Your objective
Can you transcribe every one of the rows below word for word, leaving the pictures out of your answer?
─── Data under study
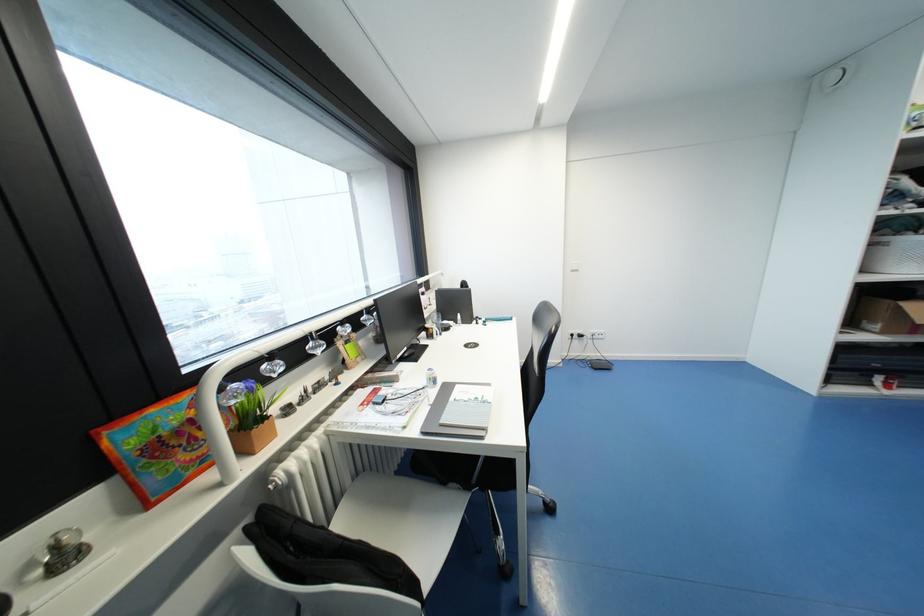
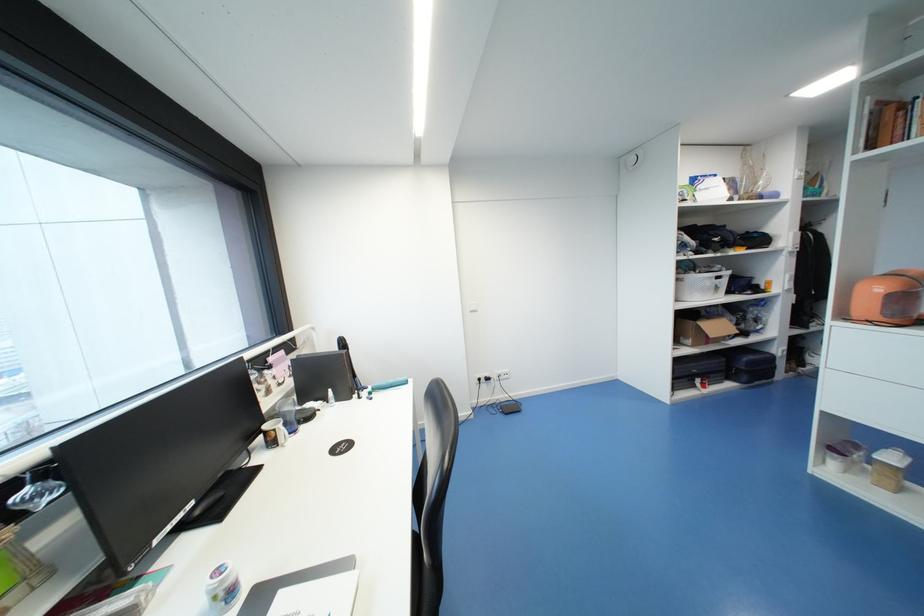
Question: The camera is either moving clockwise (left) or counter-clockwise (right) around the object. The first image is from the beginning of the video and the second image is from the end. Is the camera moving left or right when shooting the video?

Choices:
 (A) Left
 (B) Right

Answer: (A)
──────
Problem solution
Question: The camera is either moving clockwise (left) or counter-clockwise (right) around the object. The first image is from the beginning of the video and the second image is from the end. Is the camera moving left or right when shooting the video?

Choices:
 (A) Left
 (B) Right

Answer: (A)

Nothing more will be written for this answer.